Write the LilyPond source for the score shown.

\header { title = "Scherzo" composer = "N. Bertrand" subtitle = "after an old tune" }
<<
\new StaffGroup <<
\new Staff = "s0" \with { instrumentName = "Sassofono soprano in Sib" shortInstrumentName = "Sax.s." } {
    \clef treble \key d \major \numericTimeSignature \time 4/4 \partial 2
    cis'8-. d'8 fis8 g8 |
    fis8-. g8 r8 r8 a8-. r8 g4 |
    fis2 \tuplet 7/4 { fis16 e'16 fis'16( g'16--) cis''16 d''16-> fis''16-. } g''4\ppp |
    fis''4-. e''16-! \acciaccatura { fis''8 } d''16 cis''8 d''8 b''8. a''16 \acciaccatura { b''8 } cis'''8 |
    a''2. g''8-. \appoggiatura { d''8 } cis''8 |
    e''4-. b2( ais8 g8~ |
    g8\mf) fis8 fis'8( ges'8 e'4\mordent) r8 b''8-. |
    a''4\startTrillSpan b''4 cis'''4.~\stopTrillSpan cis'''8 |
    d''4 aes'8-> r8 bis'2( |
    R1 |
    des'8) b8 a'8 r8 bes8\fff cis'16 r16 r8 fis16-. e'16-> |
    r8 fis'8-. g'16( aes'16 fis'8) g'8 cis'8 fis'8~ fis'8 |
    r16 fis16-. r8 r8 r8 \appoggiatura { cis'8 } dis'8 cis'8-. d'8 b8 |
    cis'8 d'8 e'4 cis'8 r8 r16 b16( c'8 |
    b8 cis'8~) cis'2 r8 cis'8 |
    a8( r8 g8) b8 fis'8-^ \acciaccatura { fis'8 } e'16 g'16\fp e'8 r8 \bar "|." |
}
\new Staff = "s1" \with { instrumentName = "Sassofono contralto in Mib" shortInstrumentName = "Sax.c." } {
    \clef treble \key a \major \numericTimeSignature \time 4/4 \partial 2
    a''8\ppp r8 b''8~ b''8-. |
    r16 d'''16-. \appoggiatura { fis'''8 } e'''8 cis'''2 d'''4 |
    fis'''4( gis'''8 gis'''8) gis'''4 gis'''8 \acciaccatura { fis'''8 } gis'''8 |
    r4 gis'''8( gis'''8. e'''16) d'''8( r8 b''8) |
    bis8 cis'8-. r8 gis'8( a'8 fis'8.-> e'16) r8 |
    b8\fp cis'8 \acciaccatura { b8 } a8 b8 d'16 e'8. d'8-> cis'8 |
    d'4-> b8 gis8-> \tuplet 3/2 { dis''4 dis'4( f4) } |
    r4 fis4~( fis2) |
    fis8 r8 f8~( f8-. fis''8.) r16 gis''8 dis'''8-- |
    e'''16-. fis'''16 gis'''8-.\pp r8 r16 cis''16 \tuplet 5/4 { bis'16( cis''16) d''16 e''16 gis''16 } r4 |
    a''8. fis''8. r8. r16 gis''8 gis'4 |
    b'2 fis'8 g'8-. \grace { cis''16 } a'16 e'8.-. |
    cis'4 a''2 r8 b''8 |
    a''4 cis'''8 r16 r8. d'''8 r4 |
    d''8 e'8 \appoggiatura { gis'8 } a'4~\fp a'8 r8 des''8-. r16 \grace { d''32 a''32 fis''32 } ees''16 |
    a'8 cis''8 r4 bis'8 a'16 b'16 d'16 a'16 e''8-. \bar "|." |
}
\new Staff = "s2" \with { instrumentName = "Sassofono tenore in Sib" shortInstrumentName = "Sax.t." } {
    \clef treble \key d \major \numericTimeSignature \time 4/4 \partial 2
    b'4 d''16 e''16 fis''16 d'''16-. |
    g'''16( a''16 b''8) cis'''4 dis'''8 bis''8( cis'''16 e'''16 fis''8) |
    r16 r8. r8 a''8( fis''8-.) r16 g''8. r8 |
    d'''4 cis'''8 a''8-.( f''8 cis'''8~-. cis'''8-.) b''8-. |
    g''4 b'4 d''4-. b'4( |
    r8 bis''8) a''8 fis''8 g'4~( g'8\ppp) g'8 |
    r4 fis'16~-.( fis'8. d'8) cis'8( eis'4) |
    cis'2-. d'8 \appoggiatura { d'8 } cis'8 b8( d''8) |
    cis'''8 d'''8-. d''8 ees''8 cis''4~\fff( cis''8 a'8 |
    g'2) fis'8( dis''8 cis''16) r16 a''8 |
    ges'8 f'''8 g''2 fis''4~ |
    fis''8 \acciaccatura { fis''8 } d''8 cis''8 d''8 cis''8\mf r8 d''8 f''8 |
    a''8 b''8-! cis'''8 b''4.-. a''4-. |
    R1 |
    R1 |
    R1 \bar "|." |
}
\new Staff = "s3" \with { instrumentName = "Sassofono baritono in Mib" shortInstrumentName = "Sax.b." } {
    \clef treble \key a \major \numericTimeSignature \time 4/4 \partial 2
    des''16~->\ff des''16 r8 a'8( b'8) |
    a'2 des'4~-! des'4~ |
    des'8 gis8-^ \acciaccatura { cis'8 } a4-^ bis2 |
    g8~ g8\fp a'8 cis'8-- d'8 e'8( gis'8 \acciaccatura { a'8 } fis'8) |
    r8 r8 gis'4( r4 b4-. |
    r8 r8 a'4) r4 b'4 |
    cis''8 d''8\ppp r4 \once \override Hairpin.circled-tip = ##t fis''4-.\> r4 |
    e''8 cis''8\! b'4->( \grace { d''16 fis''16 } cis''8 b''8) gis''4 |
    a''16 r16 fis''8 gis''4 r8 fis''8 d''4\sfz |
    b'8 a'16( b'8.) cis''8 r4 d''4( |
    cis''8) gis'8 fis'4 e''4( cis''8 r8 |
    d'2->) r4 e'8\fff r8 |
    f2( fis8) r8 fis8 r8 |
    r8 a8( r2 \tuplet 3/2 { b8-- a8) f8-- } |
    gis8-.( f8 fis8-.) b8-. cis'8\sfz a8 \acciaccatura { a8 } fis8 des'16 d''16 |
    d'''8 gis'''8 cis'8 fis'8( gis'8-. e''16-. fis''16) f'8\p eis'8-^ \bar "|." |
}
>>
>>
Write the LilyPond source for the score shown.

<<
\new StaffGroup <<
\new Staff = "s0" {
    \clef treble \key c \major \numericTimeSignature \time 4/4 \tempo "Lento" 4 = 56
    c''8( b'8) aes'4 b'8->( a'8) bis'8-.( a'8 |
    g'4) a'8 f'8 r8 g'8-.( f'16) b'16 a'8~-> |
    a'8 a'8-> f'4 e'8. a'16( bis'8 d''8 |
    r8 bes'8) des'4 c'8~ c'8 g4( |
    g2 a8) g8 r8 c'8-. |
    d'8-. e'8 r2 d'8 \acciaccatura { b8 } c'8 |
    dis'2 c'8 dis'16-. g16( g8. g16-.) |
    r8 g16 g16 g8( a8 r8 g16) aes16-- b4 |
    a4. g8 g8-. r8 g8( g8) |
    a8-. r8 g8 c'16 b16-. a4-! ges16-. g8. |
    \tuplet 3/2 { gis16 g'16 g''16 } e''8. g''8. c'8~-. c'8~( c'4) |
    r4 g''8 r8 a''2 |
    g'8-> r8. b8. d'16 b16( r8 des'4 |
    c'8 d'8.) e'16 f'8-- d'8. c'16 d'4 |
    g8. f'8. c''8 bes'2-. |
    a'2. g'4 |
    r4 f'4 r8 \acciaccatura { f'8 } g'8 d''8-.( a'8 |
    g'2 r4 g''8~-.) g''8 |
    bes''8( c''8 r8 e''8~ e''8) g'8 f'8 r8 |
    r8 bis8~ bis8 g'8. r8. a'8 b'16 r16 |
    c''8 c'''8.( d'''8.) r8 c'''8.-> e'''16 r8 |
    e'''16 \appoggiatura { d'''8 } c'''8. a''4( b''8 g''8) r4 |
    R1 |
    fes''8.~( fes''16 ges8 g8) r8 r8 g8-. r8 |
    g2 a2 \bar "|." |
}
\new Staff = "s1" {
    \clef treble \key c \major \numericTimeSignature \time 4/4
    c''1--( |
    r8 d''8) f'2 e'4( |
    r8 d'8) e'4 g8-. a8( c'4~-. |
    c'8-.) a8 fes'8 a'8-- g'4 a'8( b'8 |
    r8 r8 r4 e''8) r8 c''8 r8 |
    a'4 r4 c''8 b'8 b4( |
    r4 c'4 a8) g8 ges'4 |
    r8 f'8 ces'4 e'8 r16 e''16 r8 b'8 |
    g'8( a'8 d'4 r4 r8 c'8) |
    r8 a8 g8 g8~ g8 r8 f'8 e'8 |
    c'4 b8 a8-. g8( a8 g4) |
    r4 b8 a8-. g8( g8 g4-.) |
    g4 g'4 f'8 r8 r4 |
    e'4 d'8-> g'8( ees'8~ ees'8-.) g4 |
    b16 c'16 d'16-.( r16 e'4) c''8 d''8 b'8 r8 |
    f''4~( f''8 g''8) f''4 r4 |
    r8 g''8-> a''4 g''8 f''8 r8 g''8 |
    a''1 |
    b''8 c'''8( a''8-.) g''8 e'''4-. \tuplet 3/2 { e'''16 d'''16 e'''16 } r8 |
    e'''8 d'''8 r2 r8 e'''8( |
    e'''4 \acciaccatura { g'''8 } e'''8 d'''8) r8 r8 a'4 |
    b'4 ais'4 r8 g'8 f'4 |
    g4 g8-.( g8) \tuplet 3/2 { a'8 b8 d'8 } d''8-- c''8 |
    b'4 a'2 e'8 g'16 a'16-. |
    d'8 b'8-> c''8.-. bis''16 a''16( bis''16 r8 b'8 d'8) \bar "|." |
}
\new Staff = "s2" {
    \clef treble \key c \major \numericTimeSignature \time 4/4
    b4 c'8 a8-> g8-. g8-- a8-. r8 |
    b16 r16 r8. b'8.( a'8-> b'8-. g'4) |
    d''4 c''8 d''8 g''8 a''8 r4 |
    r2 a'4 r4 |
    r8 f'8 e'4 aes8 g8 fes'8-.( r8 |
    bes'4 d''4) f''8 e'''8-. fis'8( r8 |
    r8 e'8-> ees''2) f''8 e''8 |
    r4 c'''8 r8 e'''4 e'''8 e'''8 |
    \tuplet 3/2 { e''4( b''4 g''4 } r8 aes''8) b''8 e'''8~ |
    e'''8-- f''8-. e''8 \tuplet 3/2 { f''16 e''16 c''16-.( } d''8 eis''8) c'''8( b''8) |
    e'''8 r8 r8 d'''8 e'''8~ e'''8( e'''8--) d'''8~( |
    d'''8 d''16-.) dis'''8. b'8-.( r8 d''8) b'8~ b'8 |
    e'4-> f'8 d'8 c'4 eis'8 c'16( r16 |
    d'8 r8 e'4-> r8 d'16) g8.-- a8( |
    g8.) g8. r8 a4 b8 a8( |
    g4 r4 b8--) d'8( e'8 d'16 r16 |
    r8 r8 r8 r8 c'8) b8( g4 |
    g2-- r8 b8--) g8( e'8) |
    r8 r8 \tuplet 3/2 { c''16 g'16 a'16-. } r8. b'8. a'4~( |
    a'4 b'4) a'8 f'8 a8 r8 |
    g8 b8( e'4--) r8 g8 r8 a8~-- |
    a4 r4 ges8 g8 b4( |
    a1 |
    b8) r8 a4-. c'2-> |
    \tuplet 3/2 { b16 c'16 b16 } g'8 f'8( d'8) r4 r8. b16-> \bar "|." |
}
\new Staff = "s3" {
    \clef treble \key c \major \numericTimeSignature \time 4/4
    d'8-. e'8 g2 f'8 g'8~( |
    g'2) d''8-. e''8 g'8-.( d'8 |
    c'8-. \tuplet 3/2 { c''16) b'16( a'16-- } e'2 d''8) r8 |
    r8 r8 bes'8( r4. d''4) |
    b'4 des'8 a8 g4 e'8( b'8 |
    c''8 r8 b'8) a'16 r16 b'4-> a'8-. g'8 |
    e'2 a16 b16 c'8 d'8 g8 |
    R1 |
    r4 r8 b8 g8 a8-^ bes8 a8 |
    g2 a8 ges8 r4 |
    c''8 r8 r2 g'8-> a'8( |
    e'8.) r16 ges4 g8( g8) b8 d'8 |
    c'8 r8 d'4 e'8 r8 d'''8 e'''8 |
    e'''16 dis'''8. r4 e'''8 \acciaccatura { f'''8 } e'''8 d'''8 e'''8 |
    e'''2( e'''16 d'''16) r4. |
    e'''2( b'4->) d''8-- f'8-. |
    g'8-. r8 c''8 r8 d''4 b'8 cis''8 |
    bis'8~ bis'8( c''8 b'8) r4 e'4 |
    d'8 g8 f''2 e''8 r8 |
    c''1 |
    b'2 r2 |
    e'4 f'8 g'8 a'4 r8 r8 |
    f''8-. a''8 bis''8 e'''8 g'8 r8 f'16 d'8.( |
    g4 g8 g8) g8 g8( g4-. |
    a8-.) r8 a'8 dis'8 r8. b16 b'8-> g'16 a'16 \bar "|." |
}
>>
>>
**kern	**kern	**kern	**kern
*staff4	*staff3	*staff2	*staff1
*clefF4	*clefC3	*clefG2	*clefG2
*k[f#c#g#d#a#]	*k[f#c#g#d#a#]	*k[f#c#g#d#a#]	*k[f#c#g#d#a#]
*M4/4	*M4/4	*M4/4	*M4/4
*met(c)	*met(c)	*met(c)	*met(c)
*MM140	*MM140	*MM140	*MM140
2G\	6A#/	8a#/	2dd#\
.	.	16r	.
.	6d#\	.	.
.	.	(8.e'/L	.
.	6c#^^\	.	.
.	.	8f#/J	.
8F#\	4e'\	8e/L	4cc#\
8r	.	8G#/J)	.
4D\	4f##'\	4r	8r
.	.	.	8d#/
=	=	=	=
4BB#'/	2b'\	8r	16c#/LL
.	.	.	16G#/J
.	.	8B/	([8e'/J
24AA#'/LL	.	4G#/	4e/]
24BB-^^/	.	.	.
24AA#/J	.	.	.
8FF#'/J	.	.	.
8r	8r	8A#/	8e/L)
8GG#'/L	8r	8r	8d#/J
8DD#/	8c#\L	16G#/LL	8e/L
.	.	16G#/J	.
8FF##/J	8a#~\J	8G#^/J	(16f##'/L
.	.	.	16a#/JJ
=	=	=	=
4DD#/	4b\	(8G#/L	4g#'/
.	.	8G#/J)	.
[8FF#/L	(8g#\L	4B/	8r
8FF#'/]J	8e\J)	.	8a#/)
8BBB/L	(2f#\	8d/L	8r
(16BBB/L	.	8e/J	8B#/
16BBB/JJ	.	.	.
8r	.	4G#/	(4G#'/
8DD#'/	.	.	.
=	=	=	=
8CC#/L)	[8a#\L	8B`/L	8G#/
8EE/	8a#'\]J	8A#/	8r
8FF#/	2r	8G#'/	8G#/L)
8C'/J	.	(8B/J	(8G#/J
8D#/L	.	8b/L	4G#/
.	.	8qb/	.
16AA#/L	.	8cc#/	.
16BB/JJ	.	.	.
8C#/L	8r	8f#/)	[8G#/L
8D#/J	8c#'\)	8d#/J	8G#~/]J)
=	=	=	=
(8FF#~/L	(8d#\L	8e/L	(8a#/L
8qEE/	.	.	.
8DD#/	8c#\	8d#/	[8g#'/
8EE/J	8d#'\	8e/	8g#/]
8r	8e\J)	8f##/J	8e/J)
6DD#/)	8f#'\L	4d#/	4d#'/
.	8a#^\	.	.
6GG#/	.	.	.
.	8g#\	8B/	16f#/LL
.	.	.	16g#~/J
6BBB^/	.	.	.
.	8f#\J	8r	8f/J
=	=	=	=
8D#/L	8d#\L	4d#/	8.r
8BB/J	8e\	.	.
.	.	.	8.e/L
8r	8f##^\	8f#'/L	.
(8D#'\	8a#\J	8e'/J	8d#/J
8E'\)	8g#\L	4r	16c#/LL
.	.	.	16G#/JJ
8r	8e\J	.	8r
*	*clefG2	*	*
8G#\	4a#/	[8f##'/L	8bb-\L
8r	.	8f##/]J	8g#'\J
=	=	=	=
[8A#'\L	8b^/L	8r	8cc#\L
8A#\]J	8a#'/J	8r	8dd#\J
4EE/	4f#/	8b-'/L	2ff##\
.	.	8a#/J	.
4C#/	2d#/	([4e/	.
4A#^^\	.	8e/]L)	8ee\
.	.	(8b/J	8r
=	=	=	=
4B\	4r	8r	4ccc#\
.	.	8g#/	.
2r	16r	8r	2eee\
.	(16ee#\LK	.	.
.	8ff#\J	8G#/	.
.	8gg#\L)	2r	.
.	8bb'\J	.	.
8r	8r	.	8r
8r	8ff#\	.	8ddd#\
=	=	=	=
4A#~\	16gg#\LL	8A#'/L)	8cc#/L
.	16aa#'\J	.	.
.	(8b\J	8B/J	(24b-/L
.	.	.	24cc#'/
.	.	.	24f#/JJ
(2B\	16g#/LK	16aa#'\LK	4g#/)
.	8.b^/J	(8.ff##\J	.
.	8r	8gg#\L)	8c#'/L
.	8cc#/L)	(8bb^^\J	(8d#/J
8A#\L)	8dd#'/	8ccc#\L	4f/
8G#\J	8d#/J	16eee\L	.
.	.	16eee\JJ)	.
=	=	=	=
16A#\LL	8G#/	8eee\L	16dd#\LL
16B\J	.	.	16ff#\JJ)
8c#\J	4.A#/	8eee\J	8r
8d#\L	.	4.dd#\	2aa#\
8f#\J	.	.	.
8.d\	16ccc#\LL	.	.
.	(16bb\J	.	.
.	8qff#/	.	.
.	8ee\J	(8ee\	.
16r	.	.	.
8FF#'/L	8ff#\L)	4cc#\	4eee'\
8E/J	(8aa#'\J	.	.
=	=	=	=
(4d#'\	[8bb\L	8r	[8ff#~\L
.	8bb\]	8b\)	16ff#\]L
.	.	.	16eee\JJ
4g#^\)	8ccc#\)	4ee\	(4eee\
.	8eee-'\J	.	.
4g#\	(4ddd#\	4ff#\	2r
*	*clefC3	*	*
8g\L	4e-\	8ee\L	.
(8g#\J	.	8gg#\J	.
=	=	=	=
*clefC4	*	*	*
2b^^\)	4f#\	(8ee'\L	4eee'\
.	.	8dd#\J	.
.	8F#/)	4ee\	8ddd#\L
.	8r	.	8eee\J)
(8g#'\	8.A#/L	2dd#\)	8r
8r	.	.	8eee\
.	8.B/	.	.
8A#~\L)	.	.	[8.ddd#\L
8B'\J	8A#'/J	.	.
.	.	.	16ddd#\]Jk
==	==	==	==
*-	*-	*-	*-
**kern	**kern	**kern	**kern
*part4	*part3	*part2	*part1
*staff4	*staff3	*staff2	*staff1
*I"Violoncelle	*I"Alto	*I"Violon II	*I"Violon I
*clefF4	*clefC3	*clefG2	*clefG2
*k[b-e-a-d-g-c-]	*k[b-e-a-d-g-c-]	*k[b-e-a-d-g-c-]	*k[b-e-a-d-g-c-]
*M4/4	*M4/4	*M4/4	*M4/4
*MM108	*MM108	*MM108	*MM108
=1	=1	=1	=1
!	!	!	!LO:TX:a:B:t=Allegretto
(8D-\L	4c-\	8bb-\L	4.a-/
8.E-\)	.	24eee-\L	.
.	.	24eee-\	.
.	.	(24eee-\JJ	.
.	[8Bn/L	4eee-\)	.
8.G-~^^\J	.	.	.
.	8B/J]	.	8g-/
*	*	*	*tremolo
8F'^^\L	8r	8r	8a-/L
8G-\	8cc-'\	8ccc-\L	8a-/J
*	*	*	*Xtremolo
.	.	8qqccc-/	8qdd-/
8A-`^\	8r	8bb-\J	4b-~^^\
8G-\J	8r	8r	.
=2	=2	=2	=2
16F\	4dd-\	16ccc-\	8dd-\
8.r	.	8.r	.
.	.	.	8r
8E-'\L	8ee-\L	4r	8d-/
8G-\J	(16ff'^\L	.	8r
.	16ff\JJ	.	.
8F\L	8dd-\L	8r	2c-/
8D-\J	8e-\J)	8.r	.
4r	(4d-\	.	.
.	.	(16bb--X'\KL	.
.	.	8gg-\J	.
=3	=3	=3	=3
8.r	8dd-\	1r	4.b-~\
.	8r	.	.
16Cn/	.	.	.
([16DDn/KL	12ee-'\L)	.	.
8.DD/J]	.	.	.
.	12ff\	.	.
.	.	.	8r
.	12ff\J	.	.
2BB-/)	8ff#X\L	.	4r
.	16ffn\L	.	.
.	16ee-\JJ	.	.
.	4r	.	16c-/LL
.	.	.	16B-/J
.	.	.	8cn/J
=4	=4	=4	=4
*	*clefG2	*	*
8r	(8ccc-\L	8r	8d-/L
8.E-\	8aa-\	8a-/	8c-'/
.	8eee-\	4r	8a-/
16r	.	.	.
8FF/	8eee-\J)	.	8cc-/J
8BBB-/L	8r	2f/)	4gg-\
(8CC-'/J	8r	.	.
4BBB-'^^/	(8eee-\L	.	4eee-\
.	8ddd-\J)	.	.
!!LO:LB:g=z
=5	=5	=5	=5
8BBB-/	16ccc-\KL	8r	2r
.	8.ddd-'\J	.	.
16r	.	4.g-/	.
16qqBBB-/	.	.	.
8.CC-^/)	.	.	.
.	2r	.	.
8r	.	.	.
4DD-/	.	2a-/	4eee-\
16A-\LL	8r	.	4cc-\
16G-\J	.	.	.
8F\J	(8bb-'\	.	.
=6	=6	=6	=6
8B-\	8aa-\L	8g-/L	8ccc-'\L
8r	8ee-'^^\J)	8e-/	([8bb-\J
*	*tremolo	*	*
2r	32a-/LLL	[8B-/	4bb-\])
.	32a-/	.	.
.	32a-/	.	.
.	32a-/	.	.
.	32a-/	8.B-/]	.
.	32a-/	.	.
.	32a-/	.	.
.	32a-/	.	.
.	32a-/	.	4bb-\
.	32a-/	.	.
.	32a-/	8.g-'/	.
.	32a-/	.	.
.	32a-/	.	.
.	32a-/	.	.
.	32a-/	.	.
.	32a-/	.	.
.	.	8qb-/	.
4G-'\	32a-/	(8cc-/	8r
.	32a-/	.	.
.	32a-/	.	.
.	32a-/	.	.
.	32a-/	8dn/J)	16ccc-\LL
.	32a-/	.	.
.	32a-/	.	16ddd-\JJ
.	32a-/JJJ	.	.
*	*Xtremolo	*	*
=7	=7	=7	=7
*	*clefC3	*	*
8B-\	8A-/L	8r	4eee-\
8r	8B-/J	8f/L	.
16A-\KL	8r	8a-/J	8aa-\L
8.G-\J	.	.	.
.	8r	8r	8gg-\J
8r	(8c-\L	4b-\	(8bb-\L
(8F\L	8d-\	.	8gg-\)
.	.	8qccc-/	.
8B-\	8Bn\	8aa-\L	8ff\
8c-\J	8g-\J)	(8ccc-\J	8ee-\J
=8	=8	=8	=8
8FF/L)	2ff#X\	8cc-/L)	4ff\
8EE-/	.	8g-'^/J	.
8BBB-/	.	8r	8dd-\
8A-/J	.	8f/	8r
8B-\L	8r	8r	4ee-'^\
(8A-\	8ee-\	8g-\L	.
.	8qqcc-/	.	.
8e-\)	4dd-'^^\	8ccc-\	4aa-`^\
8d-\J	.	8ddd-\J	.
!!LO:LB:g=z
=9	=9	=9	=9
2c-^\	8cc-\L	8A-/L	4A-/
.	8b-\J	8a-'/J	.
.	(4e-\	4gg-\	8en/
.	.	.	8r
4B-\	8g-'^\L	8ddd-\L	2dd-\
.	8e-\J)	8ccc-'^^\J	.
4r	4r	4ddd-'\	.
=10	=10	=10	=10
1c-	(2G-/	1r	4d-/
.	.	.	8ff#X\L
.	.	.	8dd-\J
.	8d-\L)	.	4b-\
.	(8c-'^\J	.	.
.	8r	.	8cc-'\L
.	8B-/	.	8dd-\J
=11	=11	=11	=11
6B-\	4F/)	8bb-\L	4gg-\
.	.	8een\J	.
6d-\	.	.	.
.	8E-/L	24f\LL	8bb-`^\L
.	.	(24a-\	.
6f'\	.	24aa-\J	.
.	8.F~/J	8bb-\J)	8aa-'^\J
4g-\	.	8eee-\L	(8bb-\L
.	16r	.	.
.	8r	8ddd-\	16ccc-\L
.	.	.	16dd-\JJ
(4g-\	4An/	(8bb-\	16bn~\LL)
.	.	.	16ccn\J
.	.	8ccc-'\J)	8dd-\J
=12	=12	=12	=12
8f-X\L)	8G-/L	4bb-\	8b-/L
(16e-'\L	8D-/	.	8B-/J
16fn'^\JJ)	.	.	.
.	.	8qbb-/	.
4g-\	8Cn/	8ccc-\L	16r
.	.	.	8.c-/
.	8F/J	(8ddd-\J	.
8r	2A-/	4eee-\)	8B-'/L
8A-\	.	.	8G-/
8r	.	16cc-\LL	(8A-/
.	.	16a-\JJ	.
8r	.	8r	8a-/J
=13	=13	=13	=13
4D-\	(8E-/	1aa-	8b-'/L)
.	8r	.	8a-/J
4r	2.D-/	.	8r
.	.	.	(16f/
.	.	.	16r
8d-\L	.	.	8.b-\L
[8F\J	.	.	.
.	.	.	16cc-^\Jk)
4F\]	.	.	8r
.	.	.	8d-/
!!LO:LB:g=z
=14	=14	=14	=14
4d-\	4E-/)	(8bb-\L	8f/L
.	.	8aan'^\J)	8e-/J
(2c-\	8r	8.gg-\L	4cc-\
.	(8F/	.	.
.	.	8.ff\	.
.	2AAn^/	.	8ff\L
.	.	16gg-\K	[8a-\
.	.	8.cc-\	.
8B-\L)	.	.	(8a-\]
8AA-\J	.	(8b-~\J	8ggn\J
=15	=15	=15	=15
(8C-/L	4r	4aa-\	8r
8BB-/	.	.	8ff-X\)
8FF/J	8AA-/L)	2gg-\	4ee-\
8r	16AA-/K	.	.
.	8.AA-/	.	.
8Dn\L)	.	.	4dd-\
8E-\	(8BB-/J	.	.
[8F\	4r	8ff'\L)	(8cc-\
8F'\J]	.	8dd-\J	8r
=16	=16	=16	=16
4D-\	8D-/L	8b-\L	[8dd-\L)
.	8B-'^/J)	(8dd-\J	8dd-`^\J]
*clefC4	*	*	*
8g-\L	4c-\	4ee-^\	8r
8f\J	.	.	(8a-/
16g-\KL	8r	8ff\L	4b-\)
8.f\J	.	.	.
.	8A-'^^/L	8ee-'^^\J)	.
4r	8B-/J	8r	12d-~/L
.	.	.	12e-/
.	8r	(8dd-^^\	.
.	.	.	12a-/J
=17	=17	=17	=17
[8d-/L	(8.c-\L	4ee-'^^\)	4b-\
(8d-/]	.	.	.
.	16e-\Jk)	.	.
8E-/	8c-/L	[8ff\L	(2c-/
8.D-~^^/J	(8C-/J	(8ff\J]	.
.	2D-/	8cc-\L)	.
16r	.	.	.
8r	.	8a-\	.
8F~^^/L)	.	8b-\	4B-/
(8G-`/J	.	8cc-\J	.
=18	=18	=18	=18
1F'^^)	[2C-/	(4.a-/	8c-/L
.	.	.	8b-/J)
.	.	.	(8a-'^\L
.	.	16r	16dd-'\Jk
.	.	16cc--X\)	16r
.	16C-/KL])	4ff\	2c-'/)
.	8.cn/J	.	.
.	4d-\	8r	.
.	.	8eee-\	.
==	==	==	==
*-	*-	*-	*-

___

Which lines in the records above contain the string "shortInstrumentName"? Select each of those lines and copy it out whole.

\new Staff = "s0" \with { instrumentName = "Sassofono soprano in Sib" shortInstrumentName = "Sax.s." } {
\new Staff = "s1" \with { instrumentName = "Sassofono contralto in Mib" shortInstrumentName = "Sax.c." } {
\new Staff = "s2" \with { instrumentName = "Sassofono tenore in Sib" shortInstrumentName = "Sax.t." } {
\new Staff = "s3" \with { instrumentName = "Sassofono baritono in Mib" shortInstrumentName = "Sax.b." } {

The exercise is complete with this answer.